• **YOUR GOAL**:
Please reproduce the records below without any changes, starting with the line that contains "brown arrow at (381, 436): moved 8 px up" and going on through the line that contains "cyan pentagon at", both lines included.

• **EXCERPTED RECORDS**:
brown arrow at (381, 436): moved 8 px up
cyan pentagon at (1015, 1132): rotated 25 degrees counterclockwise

--

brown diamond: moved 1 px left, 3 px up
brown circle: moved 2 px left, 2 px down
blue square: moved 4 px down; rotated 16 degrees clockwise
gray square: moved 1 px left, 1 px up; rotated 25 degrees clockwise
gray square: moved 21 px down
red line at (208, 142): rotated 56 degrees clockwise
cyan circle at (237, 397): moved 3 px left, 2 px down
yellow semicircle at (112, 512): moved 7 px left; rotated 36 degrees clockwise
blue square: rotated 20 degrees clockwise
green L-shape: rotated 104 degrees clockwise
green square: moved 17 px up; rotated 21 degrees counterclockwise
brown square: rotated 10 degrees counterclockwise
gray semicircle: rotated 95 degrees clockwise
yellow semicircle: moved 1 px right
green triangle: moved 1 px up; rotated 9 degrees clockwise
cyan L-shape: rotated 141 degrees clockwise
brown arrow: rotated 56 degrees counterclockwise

• **SOLUTION TO THE PROBLEM**:
brown arrow at (381, 436): moved 8 px up
cyan pentagon at (1015, 1132): rotated 25 degrees counterclockwise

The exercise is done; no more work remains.